[Object change descriptions]

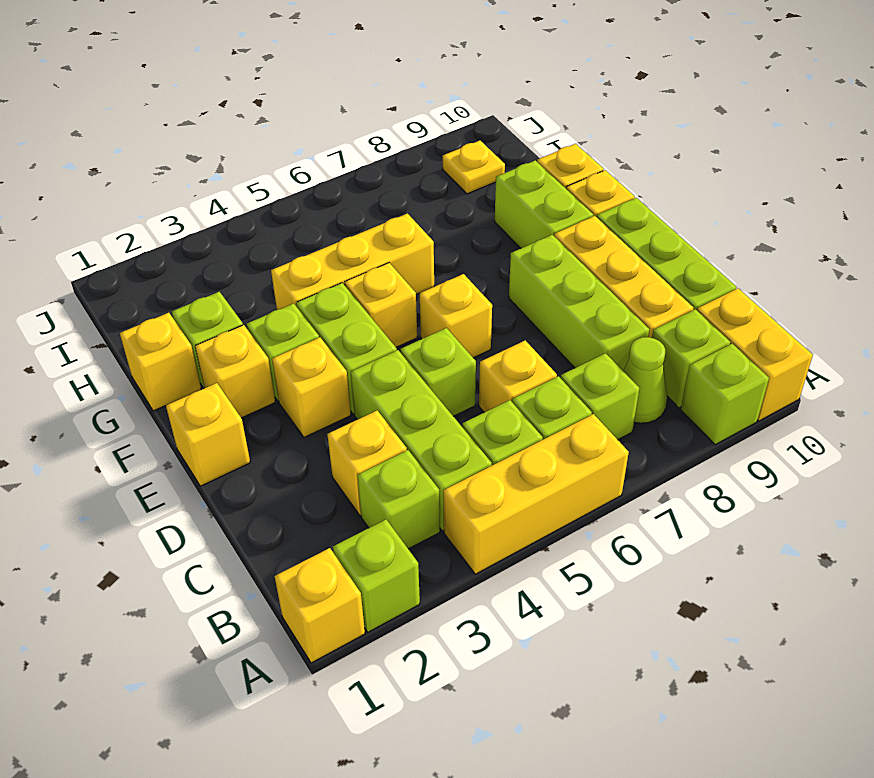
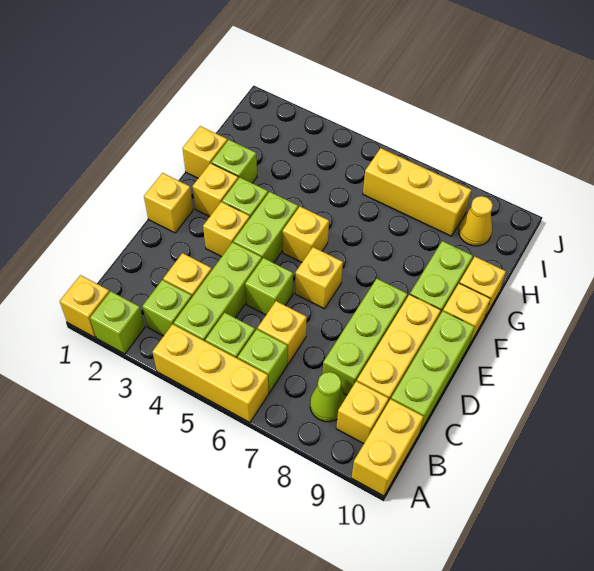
lime brick A9 level 1 -> none
lime brick B7 level 1 -> none
lime brick B9 level 1 -> yellow brick B9 level 1
yellow brick G4:G6 level 1 -> yellow brick I6:I8 level 1
yellow plate I9 level 1 -> yellow cone I9 level 1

What is being asked: Go through the entries and report every line with the string "yellow".

Completed task:
lime brick B9 level 1 -> yellow brick B9 level 1
yellow brick G4:G6 level 1 -> yellow brick I6:I8 level 1
yellow plate I9 level 1 -> yellow cone I9 level 1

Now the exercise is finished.